# [Task to complete]
Go through the data below and work out how many lines contain "black"; the answer is the number alone.

# [Scene edit records]
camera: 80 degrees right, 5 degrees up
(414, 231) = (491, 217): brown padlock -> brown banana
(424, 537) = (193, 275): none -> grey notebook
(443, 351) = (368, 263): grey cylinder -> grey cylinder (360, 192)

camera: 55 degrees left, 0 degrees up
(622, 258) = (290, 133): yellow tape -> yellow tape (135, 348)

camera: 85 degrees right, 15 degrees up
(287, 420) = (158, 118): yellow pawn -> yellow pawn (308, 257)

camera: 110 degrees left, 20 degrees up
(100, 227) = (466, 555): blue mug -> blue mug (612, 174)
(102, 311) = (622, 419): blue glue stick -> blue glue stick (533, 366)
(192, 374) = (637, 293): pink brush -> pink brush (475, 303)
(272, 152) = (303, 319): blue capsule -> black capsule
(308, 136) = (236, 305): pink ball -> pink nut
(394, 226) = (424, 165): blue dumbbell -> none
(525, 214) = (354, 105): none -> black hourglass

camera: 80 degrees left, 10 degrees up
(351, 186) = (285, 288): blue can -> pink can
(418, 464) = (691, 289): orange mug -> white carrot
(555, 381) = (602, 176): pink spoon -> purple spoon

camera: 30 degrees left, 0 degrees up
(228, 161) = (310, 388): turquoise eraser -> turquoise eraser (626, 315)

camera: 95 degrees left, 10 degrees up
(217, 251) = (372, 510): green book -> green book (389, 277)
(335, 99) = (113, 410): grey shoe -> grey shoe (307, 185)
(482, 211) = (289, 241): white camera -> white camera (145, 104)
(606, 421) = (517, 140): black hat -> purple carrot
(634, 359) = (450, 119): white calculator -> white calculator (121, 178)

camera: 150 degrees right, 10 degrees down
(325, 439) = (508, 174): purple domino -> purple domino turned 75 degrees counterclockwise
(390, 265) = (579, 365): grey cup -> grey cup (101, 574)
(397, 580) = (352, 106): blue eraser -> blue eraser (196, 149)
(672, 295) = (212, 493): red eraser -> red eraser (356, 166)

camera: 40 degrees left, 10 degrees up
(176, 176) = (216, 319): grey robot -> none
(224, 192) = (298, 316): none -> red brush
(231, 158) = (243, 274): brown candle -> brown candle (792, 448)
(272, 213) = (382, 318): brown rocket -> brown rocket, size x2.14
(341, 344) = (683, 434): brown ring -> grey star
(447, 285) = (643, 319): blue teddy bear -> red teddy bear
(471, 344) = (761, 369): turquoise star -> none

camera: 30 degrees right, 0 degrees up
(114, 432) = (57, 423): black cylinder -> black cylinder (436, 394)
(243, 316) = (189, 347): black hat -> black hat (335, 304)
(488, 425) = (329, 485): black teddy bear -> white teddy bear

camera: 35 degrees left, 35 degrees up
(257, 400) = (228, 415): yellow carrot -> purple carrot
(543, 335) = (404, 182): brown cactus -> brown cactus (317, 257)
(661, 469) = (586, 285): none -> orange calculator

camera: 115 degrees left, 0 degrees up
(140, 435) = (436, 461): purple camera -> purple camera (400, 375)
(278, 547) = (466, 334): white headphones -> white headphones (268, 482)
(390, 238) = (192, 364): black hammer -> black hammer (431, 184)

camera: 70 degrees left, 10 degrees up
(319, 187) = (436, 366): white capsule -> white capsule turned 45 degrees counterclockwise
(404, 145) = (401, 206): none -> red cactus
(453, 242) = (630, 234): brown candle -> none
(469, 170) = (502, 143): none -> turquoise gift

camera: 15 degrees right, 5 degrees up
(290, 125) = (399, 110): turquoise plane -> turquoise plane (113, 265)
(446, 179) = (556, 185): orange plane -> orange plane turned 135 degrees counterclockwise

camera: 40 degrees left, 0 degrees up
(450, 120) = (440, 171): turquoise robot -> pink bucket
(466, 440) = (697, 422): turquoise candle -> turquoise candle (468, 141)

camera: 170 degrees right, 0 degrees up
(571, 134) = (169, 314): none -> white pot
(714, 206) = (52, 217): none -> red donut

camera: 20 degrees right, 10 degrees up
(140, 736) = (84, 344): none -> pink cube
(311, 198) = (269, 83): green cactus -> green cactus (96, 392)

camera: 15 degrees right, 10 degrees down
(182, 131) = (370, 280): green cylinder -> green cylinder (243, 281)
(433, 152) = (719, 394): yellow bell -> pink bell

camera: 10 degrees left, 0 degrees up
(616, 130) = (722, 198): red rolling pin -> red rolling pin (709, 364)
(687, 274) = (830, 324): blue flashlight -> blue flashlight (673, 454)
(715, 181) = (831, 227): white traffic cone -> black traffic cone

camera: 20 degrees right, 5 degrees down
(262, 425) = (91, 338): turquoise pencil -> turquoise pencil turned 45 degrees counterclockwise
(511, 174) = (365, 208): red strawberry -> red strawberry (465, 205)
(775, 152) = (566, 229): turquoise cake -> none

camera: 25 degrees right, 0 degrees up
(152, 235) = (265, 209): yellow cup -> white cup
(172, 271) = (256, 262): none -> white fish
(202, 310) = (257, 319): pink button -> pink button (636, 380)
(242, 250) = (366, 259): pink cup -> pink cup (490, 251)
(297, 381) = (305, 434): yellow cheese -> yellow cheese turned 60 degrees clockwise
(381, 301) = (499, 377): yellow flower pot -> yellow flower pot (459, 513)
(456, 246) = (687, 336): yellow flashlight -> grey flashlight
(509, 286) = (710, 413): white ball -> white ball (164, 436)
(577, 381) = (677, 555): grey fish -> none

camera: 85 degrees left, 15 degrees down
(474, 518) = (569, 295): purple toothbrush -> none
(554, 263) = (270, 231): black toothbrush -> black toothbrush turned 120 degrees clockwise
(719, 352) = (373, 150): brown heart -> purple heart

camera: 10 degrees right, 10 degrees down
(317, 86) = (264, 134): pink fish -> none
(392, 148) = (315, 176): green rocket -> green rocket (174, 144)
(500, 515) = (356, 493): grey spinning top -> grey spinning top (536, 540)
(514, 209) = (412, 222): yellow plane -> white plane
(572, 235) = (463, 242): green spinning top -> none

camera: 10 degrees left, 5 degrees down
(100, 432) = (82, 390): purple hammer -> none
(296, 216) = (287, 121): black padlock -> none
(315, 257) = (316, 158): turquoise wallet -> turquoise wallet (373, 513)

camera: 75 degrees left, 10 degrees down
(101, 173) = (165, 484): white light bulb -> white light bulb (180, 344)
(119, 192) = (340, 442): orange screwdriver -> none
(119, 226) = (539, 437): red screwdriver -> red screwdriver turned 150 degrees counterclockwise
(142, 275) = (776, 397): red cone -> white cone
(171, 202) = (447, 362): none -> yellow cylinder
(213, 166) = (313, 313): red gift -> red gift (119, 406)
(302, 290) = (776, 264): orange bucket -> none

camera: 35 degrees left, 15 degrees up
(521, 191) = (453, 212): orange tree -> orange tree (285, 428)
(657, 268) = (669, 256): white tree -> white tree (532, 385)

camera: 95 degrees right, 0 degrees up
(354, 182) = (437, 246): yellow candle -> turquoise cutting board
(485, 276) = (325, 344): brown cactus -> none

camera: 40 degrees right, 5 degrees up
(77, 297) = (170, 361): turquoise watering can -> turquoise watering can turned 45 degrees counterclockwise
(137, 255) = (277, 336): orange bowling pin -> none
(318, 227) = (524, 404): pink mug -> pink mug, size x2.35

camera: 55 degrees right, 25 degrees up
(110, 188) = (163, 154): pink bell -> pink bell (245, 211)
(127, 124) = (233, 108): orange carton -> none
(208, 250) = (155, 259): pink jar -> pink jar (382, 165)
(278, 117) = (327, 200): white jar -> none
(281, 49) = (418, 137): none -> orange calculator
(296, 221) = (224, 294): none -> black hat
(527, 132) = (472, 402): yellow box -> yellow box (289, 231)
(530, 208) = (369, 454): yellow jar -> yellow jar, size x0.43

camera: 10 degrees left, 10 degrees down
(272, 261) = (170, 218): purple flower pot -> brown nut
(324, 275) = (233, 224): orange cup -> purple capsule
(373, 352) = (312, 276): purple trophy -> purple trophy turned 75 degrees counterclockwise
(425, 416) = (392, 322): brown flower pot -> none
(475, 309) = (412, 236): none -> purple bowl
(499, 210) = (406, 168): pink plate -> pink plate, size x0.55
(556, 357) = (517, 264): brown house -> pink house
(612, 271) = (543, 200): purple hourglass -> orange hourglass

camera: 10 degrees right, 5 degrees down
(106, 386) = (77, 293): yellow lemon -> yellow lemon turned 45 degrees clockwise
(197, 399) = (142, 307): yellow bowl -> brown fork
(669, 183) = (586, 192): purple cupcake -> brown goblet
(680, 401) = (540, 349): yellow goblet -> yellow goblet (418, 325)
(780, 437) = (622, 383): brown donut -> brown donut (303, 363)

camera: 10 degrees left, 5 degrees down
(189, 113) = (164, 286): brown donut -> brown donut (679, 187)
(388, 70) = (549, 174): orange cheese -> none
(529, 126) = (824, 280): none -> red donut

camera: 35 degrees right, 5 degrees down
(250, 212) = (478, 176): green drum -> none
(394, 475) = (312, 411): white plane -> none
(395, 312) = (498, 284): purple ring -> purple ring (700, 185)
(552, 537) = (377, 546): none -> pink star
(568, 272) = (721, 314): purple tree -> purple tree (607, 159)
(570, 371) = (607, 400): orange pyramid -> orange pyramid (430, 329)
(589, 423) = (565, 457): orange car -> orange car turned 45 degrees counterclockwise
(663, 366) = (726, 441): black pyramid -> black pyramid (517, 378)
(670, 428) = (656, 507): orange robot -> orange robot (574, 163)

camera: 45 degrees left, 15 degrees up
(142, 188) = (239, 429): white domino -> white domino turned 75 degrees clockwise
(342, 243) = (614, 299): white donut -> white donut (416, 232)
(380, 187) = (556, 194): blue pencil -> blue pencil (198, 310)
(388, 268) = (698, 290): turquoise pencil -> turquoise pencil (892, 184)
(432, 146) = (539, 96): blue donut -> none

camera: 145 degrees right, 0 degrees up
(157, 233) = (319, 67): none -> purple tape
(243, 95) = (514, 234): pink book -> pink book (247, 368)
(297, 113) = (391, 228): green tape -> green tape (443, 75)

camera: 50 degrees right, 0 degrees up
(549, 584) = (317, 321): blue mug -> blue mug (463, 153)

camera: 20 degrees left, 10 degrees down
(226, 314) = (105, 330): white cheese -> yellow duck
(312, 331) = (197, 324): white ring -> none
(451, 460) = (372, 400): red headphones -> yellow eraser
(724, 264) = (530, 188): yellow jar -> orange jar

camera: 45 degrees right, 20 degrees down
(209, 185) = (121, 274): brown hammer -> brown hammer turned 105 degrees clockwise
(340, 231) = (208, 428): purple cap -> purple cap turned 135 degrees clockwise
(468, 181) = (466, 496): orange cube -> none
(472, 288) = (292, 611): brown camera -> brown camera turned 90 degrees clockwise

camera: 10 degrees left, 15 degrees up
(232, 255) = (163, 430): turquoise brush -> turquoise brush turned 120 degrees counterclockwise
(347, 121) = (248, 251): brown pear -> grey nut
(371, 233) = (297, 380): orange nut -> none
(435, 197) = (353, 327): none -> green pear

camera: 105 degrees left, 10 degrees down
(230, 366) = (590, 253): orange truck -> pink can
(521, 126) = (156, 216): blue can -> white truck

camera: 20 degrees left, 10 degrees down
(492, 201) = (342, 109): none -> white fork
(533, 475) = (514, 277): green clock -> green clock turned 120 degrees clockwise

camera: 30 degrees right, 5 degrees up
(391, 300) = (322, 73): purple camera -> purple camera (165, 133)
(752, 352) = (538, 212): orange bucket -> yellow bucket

# [Answer space]
12